_Directions:_
Your copy should start at the line with "(190, 407) = (561, 310): turquoise" and end at the line with "camera: 80 degrees right, 5 degrees up" in the data below. Transcribe only those lines, exactly, pictures excluded.

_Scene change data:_
• • • •

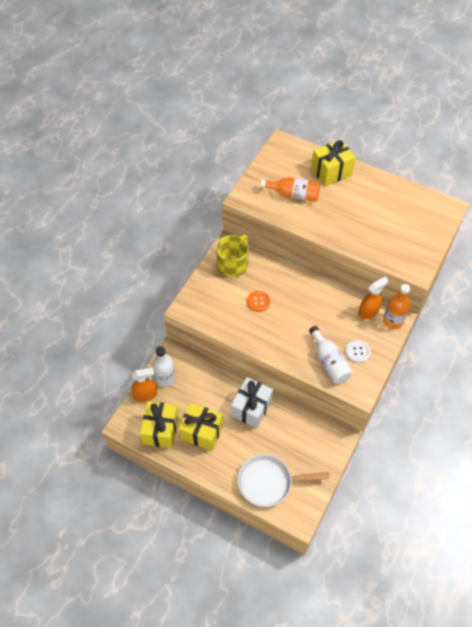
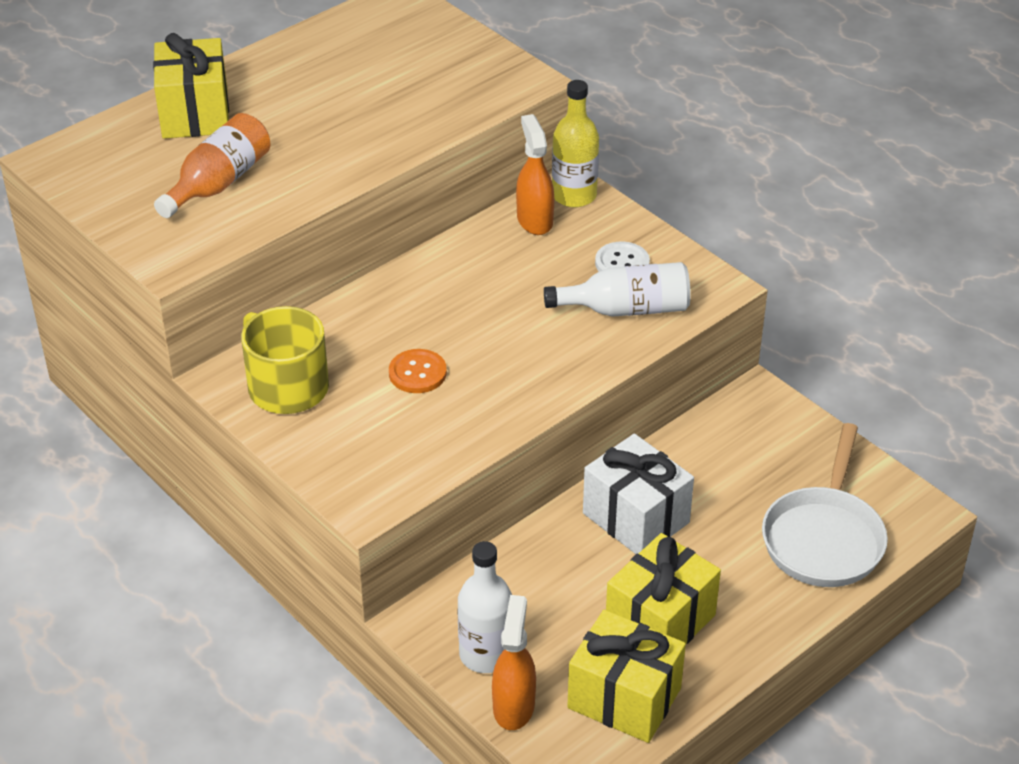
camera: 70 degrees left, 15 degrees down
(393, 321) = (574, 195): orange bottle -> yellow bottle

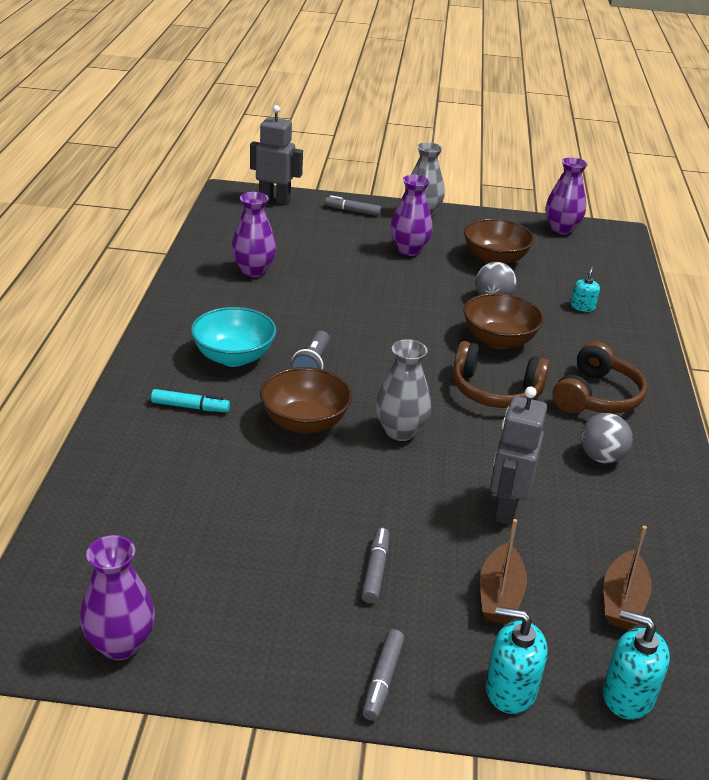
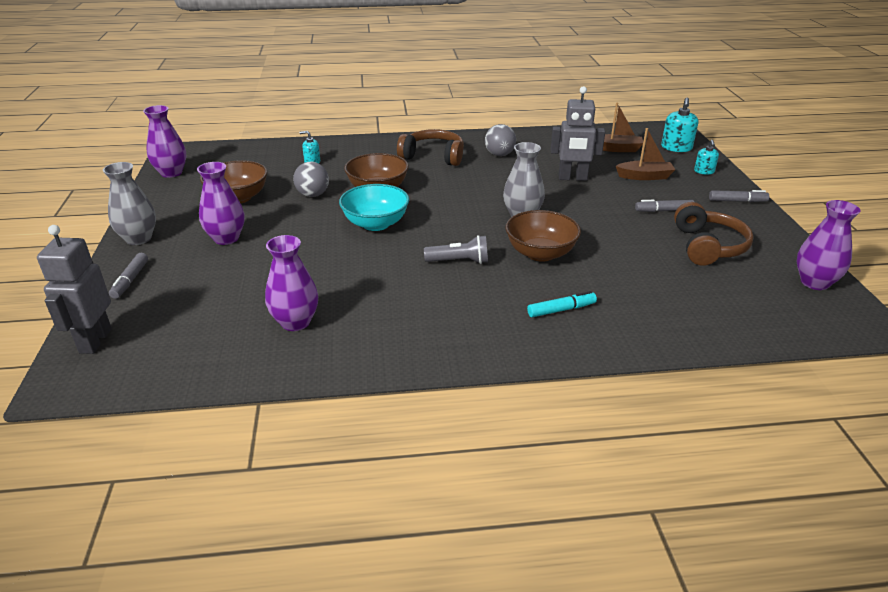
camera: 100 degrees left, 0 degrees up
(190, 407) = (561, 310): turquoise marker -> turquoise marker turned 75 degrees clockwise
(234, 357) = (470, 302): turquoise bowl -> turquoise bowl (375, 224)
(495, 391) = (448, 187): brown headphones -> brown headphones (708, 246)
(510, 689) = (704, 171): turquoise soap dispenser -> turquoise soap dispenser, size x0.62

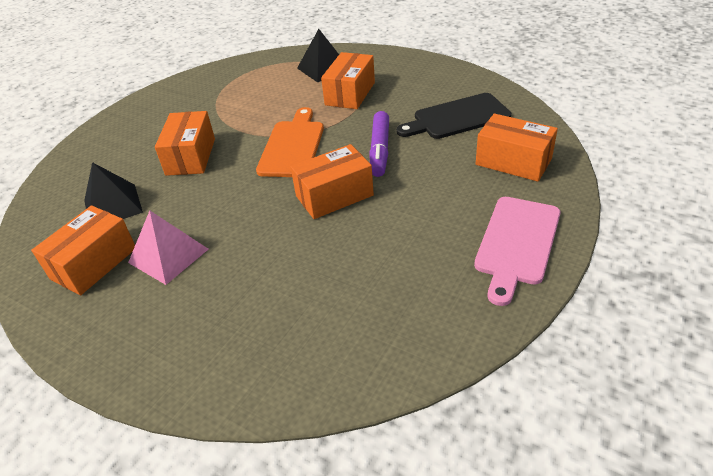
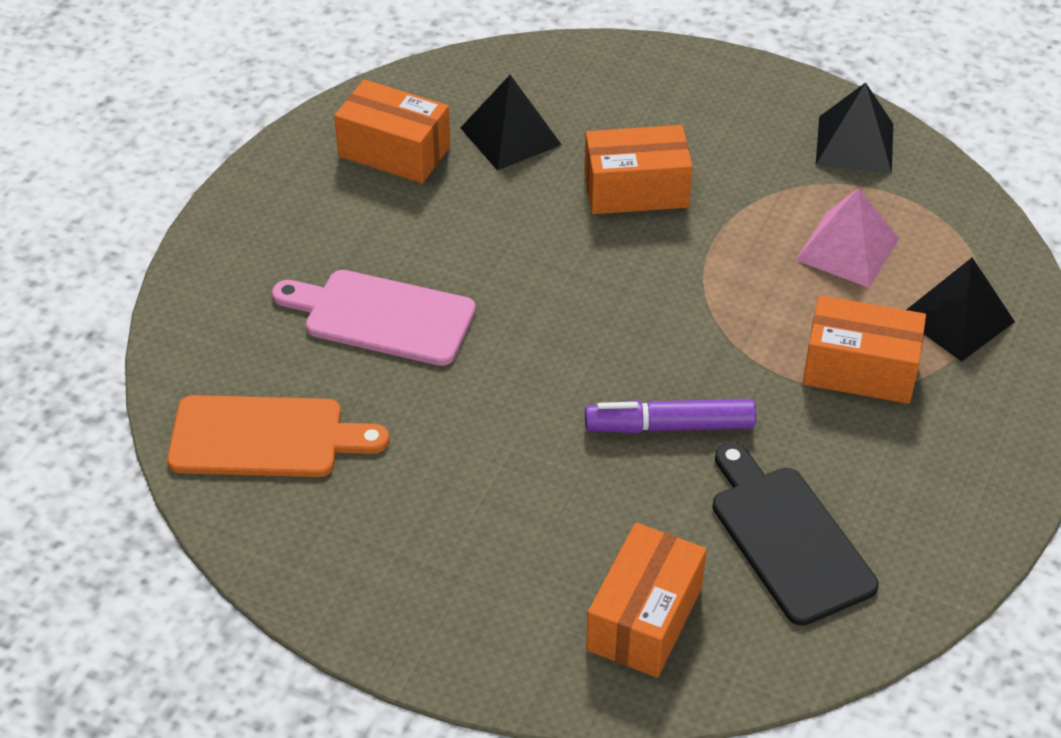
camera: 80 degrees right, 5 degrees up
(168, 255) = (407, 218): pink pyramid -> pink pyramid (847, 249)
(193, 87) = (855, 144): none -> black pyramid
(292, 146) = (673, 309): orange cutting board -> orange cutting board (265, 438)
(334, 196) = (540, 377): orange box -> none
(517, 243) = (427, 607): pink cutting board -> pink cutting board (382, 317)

• • • •

_Solution for this exercise:_
(190, 407) = (561, 310): turquoise marker -> turquoise marker turned 75 degrees clockwise
(234, 357) = (470, 302): turquoise bowl -> turquoise bowl (375, 224)
(495, 391) = (448, 187): brown headphones -> brown headphones (708, 246)
(510, 689) = (704, 171): turquoise soap dispenser -> turquoise soap dispenser, size x0.62

camera: 80 degrees right, 5 degrees up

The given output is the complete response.